Exact copy, no pictures: return all the records as they stand.

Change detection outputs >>
•••

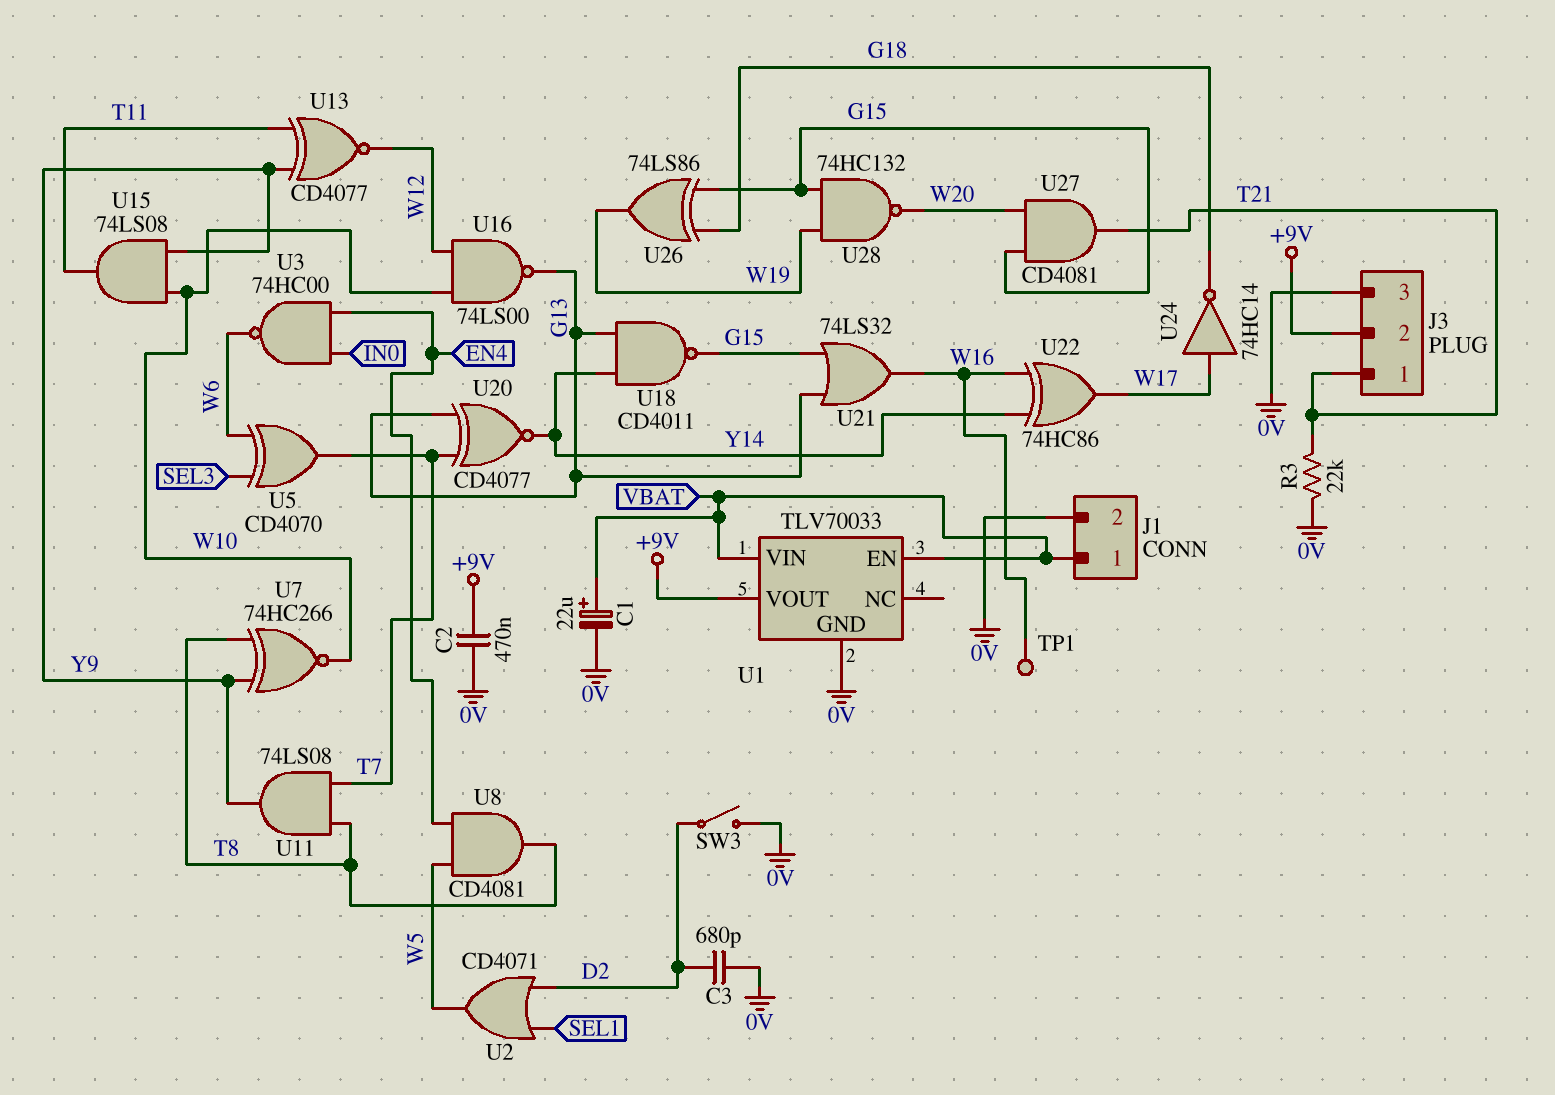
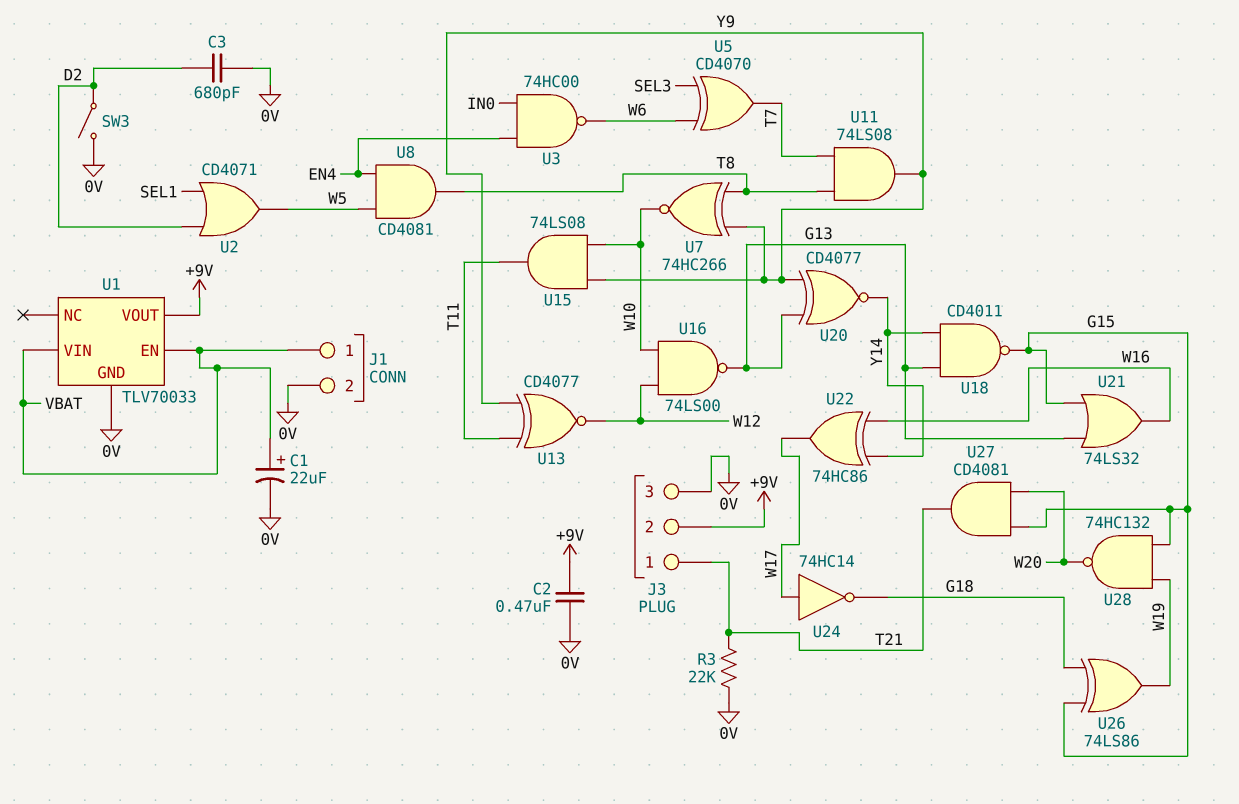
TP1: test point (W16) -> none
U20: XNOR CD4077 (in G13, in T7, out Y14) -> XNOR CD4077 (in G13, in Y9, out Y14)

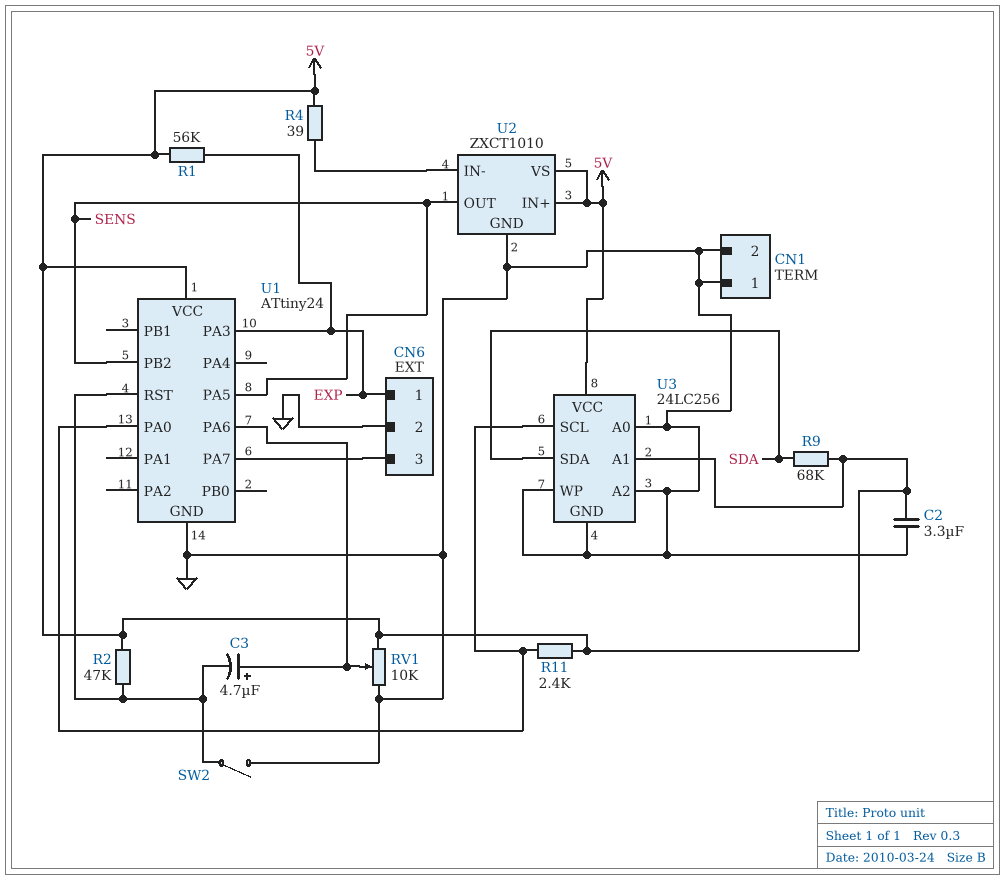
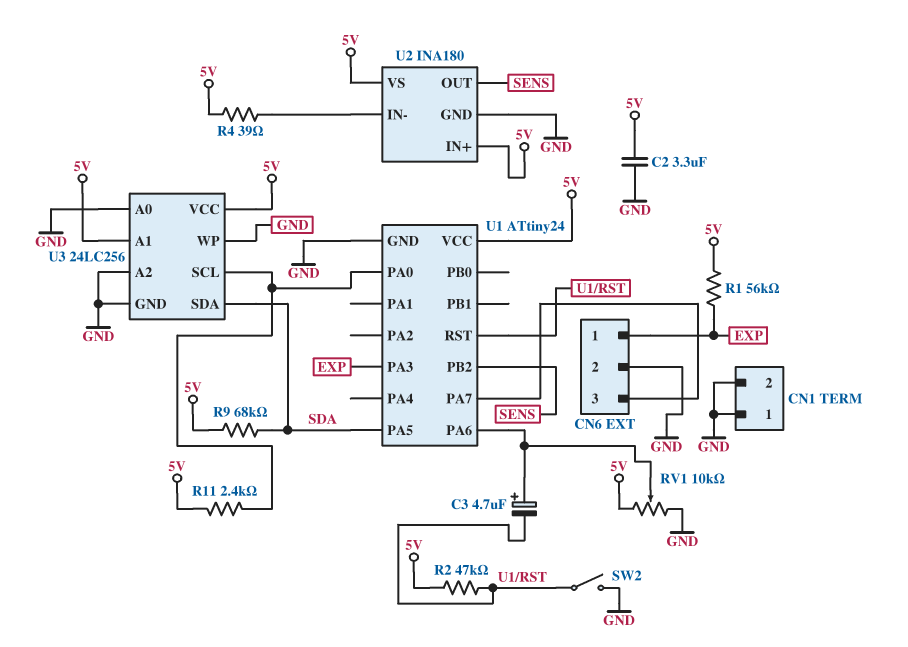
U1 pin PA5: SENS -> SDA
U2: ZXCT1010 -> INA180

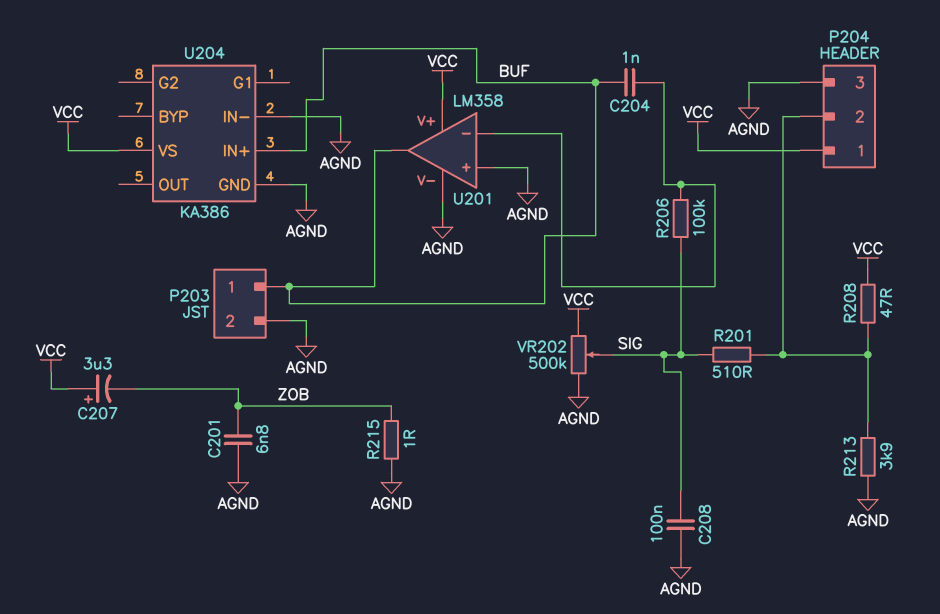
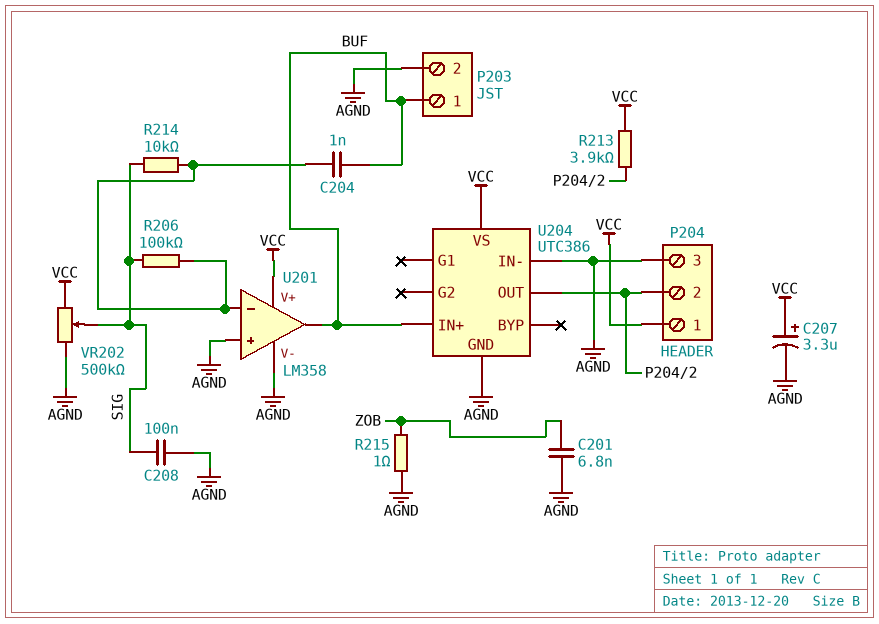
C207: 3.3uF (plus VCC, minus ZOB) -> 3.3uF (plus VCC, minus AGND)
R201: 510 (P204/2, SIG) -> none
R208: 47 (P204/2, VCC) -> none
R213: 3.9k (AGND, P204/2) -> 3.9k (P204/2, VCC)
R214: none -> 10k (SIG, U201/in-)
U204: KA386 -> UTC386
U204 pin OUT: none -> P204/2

•••

Exercise answer >>
TP1: test point (W16) -> none
U20: XNOR CD4077 (in G13, in T7, out Y14) -> XNOR CD4077 (in G13, in Y9, out Y14)

U1 pin PA5: SENS -> SDA
U2: ZXCT1010 -> INA180

C207: 3.3uF (plus VCC, minus ZOB) -> 3.3uF (plus VCC, minus AGND)
R201: 510 (P204/2, SIG) -> none
R208: 47 (P204/2, VCC) -> none
R213: 3.9k (AGND, P204/2) -> 3.9k (P204/2, VCC)
R214: none -> 10k (SIG, U201/in-)
U204: KA386 -> UTC386
U204 pin OUT: none -> P204/2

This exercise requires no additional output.